The output is the lines below from the one with "(121, 203) = (155, 213): white" through the one with "(257, 203) = (328, 127): grey", both included, printed exactly and with no other line.

START Dataset extract

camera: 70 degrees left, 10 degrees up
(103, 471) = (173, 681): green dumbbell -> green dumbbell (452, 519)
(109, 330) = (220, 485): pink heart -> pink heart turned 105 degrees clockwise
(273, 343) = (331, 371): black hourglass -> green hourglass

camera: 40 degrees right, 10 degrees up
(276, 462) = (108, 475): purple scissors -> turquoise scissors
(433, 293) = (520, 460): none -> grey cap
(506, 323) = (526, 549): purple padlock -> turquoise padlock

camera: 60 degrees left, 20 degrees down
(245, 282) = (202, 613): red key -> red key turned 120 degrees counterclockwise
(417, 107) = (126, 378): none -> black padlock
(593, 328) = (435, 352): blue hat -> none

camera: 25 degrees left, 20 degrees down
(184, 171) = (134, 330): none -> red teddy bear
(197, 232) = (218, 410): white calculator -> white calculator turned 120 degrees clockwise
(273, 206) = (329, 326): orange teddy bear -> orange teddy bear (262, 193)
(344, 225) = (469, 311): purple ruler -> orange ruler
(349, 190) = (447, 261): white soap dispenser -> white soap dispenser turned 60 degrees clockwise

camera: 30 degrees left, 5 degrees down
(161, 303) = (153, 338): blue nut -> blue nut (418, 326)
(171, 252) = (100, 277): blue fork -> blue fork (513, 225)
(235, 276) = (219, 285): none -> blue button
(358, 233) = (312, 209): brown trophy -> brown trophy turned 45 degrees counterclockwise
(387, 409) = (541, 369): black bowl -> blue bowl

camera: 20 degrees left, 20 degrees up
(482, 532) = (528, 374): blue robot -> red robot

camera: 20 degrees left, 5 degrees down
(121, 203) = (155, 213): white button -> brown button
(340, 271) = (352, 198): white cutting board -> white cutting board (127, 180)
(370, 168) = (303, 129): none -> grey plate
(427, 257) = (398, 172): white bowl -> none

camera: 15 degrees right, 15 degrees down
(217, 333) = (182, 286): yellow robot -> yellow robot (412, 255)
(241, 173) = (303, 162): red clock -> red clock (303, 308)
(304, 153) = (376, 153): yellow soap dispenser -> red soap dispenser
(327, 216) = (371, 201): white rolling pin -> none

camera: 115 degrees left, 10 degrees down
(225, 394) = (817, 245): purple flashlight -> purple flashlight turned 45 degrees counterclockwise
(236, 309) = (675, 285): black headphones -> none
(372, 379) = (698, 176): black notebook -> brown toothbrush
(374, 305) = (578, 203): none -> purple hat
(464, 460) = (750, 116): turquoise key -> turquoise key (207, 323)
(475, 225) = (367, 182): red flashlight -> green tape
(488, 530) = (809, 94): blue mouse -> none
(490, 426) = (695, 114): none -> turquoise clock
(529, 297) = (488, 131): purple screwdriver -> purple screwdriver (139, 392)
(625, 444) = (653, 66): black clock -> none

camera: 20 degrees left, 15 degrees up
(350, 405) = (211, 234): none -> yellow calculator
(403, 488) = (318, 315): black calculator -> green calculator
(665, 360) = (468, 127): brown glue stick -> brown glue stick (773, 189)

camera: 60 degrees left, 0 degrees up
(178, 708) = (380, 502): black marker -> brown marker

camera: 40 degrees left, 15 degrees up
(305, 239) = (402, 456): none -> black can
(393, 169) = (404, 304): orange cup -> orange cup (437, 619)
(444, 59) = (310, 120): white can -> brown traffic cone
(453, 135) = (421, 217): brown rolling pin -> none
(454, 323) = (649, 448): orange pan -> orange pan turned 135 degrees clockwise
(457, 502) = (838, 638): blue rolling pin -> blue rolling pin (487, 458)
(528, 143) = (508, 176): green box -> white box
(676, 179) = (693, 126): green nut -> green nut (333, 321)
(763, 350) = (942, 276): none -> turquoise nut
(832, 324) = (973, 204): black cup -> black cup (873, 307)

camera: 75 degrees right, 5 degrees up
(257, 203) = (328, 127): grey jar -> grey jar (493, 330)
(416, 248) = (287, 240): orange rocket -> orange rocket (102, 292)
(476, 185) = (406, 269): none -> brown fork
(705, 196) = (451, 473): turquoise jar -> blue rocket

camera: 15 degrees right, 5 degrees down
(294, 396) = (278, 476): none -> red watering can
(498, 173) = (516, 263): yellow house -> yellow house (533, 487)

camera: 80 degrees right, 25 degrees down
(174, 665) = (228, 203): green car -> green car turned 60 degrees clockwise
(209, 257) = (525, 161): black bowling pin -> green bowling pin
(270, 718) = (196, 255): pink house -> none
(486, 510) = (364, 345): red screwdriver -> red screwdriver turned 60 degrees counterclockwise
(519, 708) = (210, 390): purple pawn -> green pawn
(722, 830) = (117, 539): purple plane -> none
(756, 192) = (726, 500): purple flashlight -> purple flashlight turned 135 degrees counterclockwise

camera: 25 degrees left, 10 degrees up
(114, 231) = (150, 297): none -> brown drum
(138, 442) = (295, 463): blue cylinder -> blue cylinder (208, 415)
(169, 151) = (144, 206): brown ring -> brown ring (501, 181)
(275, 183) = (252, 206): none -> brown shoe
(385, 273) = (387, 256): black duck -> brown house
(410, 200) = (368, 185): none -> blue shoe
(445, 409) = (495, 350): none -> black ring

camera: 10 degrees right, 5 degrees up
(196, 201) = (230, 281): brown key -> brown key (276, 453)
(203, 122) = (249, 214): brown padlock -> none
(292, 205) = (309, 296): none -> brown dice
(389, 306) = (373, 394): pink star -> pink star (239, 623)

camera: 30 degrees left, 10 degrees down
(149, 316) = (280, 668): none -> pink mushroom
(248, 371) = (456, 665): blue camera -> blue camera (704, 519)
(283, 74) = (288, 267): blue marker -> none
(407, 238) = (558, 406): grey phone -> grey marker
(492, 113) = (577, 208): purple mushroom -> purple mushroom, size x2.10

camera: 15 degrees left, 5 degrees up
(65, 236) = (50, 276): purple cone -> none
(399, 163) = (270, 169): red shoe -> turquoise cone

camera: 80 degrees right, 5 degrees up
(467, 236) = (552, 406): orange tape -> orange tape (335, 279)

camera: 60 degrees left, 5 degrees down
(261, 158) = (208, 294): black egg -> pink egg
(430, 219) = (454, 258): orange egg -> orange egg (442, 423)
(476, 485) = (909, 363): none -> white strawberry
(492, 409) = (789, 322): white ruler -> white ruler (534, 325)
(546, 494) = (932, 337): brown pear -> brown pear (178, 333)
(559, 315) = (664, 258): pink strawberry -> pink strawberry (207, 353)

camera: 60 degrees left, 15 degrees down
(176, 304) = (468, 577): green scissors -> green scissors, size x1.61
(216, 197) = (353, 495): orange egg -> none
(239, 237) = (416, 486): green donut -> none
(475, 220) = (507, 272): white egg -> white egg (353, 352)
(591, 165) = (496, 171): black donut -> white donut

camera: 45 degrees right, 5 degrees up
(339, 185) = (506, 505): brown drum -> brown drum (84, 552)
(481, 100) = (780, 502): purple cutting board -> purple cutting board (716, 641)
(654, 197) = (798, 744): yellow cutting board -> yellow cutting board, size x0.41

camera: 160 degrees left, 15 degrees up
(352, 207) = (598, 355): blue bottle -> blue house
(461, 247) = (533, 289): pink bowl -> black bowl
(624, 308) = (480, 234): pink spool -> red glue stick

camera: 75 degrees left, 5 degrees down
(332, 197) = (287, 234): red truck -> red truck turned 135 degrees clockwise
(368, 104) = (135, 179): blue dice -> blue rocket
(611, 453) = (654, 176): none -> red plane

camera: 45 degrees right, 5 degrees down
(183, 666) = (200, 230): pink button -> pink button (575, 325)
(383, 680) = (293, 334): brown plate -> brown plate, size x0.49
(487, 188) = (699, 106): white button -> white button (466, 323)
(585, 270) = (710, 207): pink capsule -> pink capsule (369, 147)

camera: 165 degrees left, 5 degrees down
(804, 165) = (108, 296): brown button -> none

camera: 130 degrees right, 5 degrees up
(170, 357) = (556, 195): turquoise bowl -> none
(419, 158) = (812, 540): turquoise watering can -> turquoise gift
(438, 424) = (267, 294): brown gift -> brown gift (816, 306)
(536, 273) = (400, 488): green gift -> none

END Dataset extract

Answer section —
(121, 203) = (155, 213): white button -> brown button
(340, 271) = (352, 198): white cutting board -> white cutting board (127, 180)
(370, 168) = (303, 129): none -> grey plate
(427, 257) = (398, 172): white bowl -> none

camera: 15 degrees right, 15 degrees down
(217, 333) = (182, 286): yellow robot -> yellow robot (412, 255)
(241, 173) = (303, 162): red clock -> red clock (303, 308)
(304, 153) = (376, 153): yellow soap dispenser -> red soap dispenser
(327, 216) = (371, 201): white rolling pin -> none

camera: 115 degrees left, 10 degrees down
(225, 394) = (817, 245): purple flashlight -> purple flashlight turned 45 degrees counterclockwise
(236, 309) = (675, 285): black headphones -> none
(372, 379) = (698, 176): black notebook -> brown toothbrush
(374, 305) = (578, 203): none -> purple hat
(464, 460) = (750, 116): turquoise key -> turquoise key (207, 323)
(475, 225) = (367, 182): red flashlight -> green tape
(488, 530) = (809, 94): blue mouse -> none
(490, 426) = (695, 114): none -> turquoise clock
(529, 297) = (488, 131): purple screwdriver -> purple screwdriver (139, 392)
(625, 444) = (653, 66): black clock -> none

camera: 20 degrees left, 15 degrees up
(350, 405) = (211, 234): none -> yellow calculator
(403, 488) = (318, 315): black calculator -> green calculator
(665, 360) = (468, 127): brown glue stick -> brown glue stick (773, 189)

camera: 60 degrees left, 0 degrees up
(178, 708) = (380, 502): black marker -> brown marker

camera: 40 degrees left, 15 degrees up
(305, 239) = (402, 456): none -> black can
(393, 169) = (404, 304): orange cup -> orange cup (437, 619)
(444, 59) = (310, 120): white can -> brown traffic cone
(453, 135) = (421, 217): brown rolling pin -> none
(454, 323) = (649, 448): orange pan -> orange pan turned 135 degrees clockwise
(457, 502) = (838, 638): blue rolling pin -> blue rolling pin (487, 458)
(528, 143) = (508, 176): green box -> white box
(676, 179) = (693, 126): green nut -> green nut (333, 321)
(763, 350) = (942, 276): none -> turquoise nut
(832, 324) = (973, 204): black cup -> black cup (873, 307)

camera: 75 degrees right, 5 degrees up
(257, 203) = (328, 127): grey jar -> grey jar (493, 330)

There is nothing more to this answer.